• PROBLEM DETAILS: Type out all the records again exactly.

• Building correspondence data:
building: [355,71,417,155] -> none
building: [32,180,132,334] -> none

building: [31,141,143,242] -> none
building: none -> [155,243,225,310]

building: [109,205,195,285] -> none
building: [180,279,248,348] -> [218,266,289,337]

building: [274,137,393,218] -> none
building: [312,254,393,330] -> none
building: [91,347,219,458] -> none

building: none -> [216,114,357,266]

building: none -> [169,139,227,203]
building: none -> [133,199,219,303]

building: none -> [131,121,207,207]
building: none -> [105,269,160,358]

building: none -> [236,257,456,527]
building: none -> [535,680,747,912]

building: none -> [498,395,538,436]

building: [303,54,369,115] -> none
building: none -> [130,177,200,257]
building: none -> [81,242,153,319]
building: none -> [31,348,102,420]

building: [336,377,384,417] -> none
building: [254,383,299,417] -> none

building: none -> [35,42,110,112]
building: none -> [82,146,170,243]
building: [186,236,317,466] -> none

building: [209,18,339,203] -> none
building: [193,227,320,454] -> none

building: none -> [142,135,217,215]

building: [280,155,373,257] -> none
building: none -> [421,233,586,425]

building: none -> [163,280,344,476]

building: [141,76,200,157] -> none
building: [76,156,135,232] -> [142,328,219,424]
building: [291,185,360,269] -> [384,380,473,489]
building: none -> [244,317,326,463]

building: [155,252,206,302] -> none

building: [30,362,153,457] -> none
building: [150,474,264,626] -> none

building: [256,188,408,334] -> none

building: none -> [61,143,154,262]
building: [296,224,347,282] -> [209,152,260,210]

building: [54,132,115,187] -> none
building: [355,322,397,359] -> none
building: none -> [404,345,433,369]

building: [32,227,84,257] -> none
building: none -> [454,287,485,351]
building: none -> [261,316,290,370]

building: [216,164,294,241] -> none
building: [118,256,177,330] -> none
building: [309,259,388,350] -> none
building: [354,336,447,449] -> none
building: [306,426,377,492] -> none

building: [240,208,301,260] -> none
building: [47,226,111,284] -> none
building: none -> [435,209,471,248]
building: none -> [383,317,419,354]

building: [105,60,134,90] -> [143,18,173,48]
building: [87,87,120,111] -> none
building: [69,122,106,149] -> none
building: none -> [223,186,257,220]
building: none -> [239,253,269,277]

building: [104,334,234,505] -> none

• TASK RESULT:
building: [355,71,417,155] -> none
building: [32,180,132,334] -> none

building: [31,141,143,242] -> none
building: none -> [155,243,225,310]

building: [109,205,195,285] -> none
building: [180,279,248,348] -> [218,266,289,337]

building: [274,137,393,218] -> none
building: [312,254,393,330] -> none
building: [91,347,219,458] -> none

building: none -> [216,114,357,266]

building: none -> [169,139,227,203]
building: none -> [133,199,219,303]

building: none -> [131,121,207,207]
building: none -> [105,269,160,358]

building: none -> [236,257,456,527]
building: none -> [535,680,747,912]

building: none -> [498,395,538,436]

building: [303,54,369,115] -> none
building: none -> [130,177,200,257]
building: none -> [81,242,153,319]
building: none -> [31,348,102,420]

building: [336,377,384,417] -> none
building: [254,383,299,417] -> none

building: none -> [35,42,110,112]
building: none -> [82,146,170,243]
building: [186,236,317,466] -> none

building: [209,18,339,203] -> none
building: [193,227,320,454] -> none

building: none -> [142,135,217,215]

building: [280,155,373,257] -> none
building: none -> [421,233,586,425]

building: none -> [163,280,344,476]

building: [141,76,200,157] -> none
building: [76,156,135,232] -> [142,328,219,424]
building: [291,185,360,269] -> [384,380,473,489]
building: none -> [244,317,326,463]

building: [155,252,206,302] -> none

building: [30,362,153,457] -> none
building: [150,474,264,626] -> none

building: [256,188,408,334] -> none

building: none -> [61,143,154,262]
building: [296,224,347,282] -> [209,152,260,210]

building: [54,132,115,187] -> none
building: [355,322,397,359] -> none
building: none -> [404,345,433,369]

building: [32,227,84,257] -> none
building: none -> [454,287,485,351]
building: none -> [261,316,290,370]

building: [216,164,294,241] -> none
building: [118,256,177,330] -> none
building: [309,259,388,350] -> none
building: [354,336,447,449] -> none
building: [306,426,377,492] -> none

building: [240,208,301,260] -> none
building: [47,226,111,284] -> none
building: none -> [435,209,471,248]
building: none -> [383,317,419,354]

building: [105,60,134,90] -> [143,18,173,48]
building: [87,87,120,111] -> none
building: [69,122,106,149] -> none
building: none -> [223,186,257,220]
building: none -> [239,253,269,277]

building: [104,334,234,505] -> none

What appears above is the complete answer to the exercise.